-- Opening Marker --
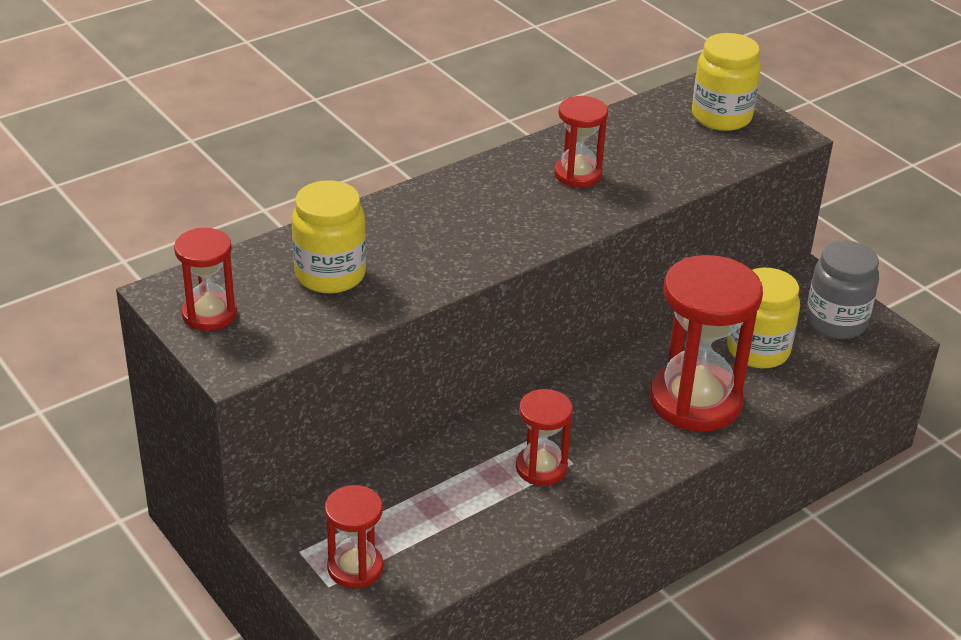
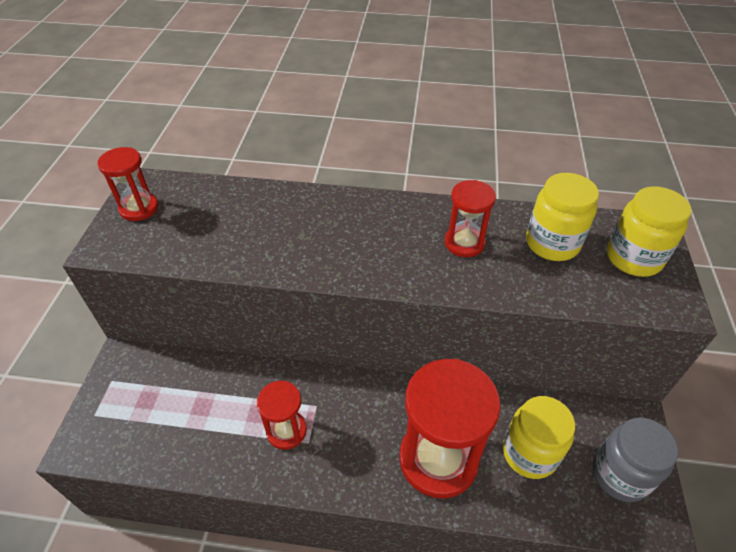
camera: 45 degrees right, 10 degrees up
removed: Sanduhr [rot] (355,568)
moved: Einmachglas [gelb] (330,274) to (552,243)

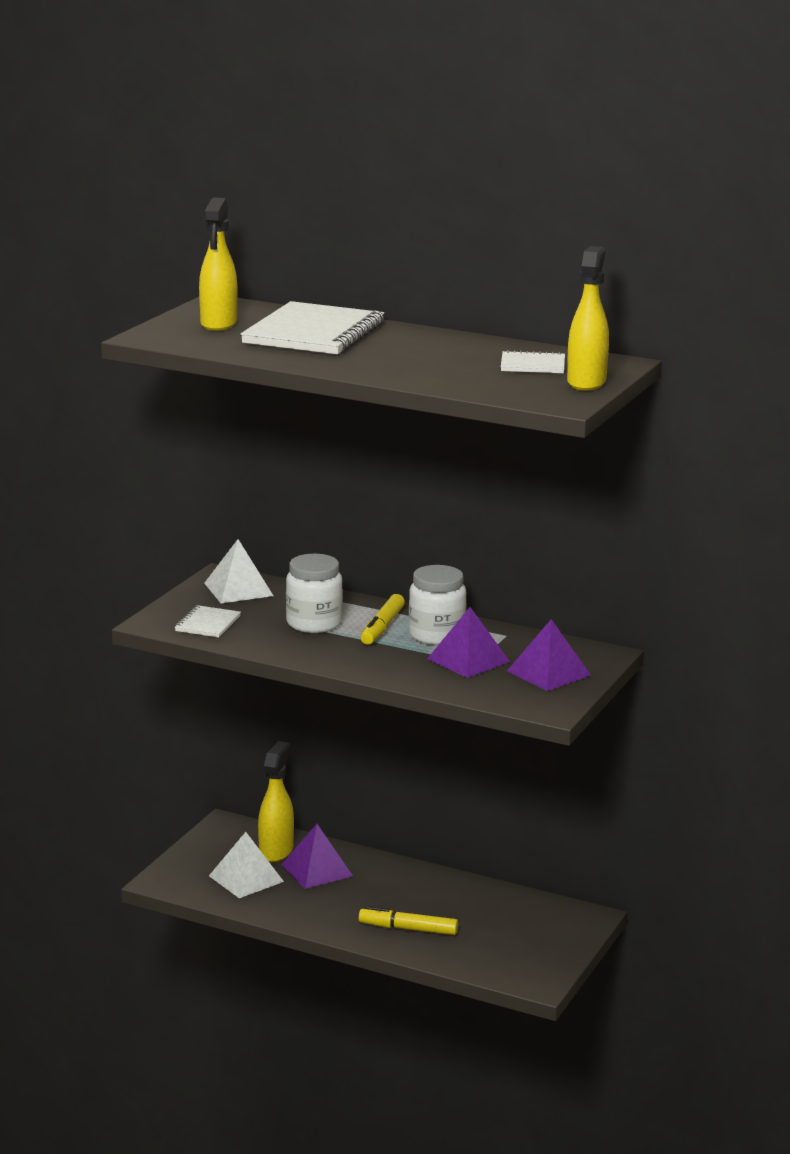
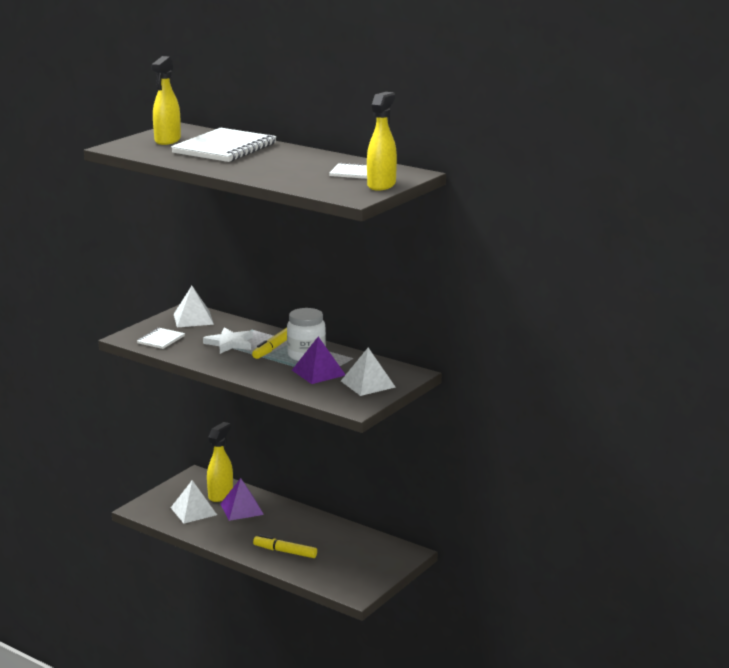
camera: 10 degrees right, 0 degrees up
replaced: Einmachglas [weiß] (314,623) to Stern [weiß] (230,343)
recoloured: Pyramide [lila] (549,673) to Pyramide [weiß] (368,384)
-- Closing Marker --
Problem to solve. Word for word, return all the entries and skip their pictures.

Result.
camera: 45 degrees right, 10 degrees up
removed: Sanduhr [rot] (355,568)
moved: Einmachglas [gelb] (330,274) to (552,243)

camera: 10 degrees right, 0 degrees up
replaced: Einmachglas [weiß] (314,623) to Stern [weiß] (230,343)
recoloured: Pyramide [lila] (549,673) to Pyramide [weiß] (368,384)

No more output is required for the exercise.